# Information given

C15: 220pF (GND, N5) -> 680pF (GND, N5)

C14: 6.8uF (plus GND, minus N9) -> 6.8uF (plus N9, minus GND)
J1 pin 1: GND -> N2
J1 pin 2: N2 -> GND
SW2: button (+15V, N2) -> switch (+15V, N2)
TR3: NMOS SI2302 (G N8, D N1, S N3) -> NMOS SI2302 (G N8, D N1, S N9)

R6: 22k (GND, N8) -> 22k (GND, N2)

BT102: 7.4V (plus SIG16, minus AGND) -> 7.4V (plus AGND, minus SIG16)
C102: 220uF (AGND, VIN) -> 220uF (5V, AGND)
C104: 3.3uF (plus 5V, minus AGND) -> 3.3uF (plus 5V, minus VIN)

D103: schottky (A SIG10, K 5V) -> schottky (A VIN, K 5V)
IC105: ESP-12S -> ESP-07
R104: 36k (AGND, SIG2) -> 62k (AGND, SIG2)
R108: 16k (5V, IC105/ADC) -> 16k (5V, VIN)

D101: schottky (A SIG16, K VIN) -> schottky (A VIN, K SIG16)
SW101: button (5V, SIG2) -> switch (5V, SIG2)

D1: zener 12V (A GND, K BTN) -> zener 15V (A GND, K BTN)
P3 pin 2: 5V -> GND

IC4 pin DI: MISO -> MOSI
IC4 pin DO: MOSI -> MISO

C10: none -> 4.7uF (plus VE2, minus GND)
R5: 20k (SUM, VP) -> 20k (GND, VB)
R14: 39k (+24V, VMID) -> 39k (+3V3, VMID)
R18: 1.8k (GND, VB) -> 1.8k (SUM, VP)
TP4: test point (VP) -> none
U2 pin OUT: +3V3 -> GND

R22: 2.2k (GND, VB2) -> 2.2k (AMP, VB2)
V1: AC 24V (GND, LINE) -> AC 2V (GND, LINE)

# Goal of the exercise
Scan the records above for the lines holding "BT102: 7.4V (plus" and "D101: schottky (A". Transcribe those two and every line between them word for word, and no others.

# Task solution
BT102: 7.4V (plus SIG16, minus AGND) -> 7.4V (plus AGND, minus SIG16)
C102: 220uF (AGND, VIN) -> 220uF (5V, AGND)
C104: 3.3uF (plus 5V, minus AGND) -> 3.3uF (plus 5V, minus VIN)

D103: schottky (A SIG10, K 5V) -> schottky (A VIN, K 5V)
IC105: ESP-12S -> ESP-07
R104: 36k (AGND, SIG2) -> 62k (AGND, SIG2)
R108: 16k (5V, IC105/ADC) -> 16k (5V, VIN)

D101: schottky (A SIG16, K VIN) -> schottky (A VIN, K SIG16)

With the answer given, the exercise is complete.